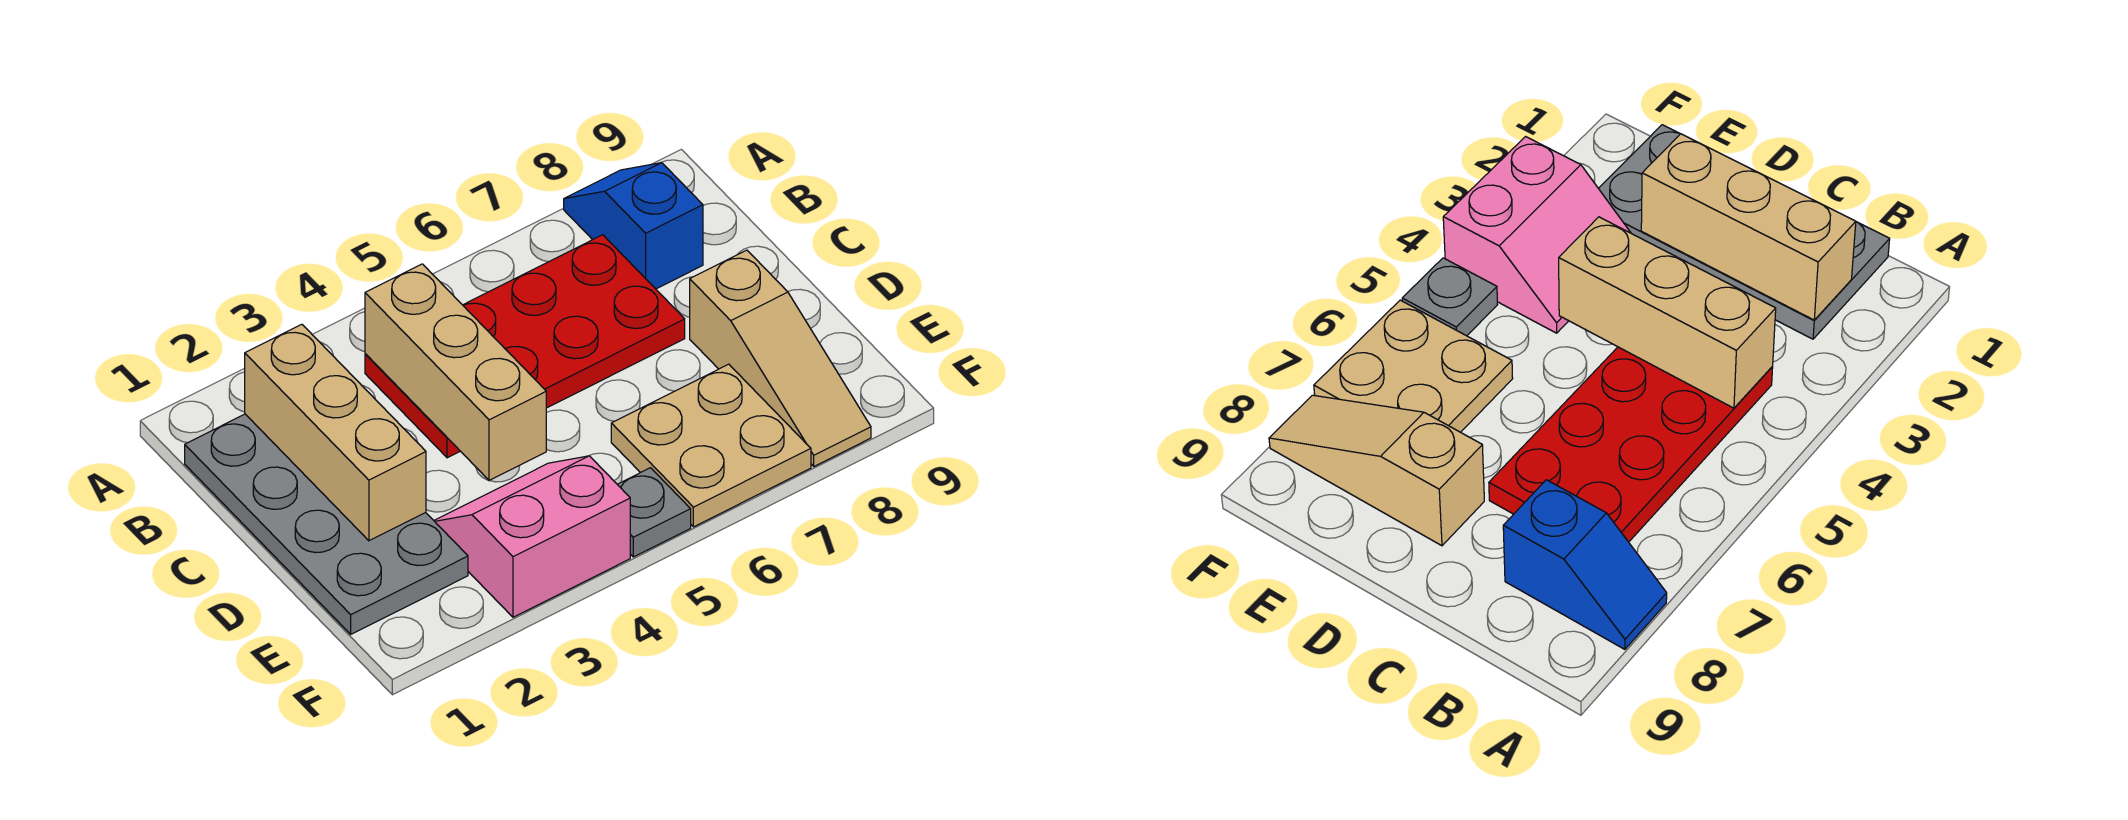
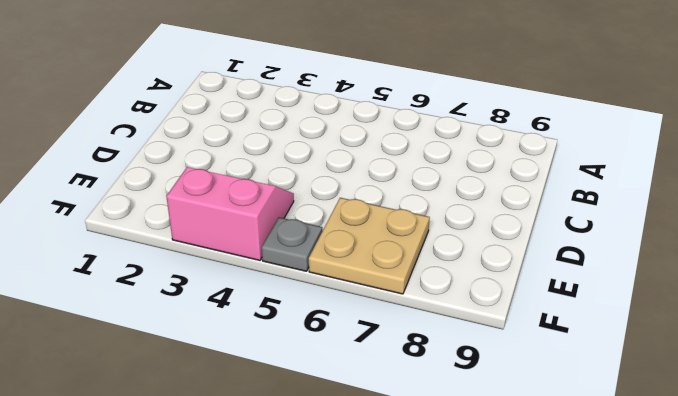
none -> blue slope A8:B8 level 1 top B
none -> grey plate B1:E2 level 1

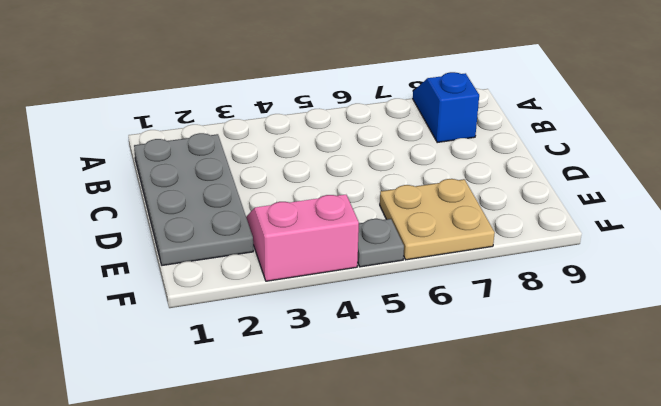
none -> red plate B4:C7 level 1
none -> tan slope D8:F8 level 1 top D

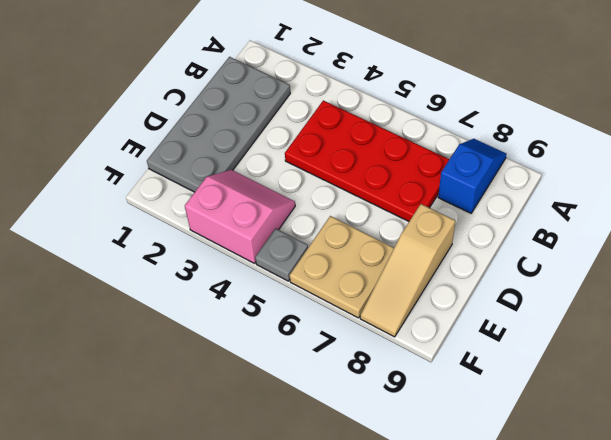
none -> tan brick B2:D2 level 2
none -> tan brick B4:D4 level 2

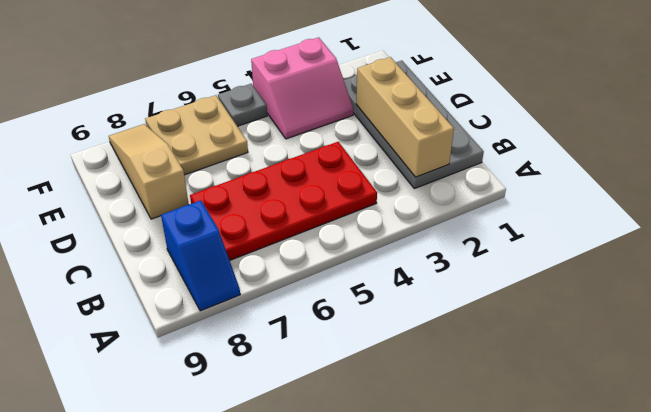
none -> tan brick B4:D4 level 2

════

Nothing but the text of the listing should be set down, exactly, with the pictures left behind.

none -> blue slope A8:B8 level 1 top B
none -> grey plate B1:E2 level 1

none -> red plate B4:C7 level 1
none -> tan slope D8:F8 level 1 top D

none -> tan brick B2:D2 level 2
none -> tan brick B4:D4 level 2

none -> tan brick B4:D4 level 2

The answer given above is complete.